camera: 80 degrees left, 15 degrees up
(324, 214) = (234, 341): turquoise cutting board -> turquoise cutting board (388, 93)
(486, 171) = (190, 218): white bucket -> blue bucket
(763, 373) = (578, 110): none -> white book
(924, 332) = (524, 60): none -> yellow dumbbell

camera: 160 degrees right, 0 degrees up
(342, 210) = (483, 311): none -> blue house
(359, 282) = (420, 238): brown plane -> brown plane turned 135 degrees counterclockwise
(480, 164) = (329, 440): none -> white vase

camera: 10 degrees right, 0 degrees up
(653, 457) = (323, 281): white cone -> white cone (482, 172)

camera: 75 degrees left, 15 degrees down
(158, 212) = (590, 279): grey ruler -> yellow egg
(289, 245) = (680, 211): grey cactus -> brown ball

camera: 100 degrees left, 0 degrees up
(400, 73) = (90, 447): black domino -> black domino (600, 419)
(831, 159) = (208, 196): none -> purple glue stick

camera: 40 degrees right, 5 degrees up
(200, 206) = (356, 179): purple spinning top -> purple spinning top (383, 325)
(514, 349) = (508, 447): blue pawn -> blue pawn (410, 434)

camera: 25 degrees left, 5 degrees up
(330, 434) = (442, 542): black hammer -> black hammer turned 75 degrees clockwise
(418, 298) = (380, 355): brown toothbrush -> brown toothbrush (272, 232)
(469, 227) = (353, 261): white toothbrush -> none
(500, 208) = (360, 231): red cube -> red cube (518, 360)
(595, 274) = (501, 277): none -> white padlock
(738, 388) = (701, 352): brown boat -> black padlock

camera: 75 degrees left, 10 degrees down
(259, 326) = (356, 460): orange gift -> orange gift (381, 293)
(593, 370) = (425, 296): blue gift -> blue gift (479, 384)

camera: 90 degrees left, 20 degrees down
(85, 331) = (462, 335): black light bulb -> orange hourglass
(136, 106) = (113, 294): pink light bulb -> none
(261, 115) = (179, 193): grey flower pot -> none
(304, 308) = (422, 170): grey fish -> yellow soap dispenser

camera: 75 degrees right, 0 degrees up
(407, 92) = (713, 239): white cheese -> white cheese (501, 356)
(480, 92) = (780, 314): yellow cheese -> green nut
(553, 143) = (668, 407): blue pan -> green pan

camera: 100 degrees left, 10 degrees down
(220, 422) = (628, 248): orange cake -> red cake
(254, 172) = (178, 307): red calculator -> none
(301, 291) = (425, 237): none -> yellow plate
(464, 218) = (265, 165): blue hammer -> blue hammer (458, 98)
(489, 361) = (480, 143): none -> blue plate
::::
• _Directions_
Find and copy every line in the entries above where the string "black" occurs.

• _Exercise solution_
(400, 73) = (90, 447): black domino -> black domino (600, 419)
(330, 434) = (442, 542): black hammer -> black hammer turned 75 degrees clockwise
(738, 388) = (701, 352): brown boat -> black padlock
(85, 331) = (462, 335): black light bulb -> orange hourglass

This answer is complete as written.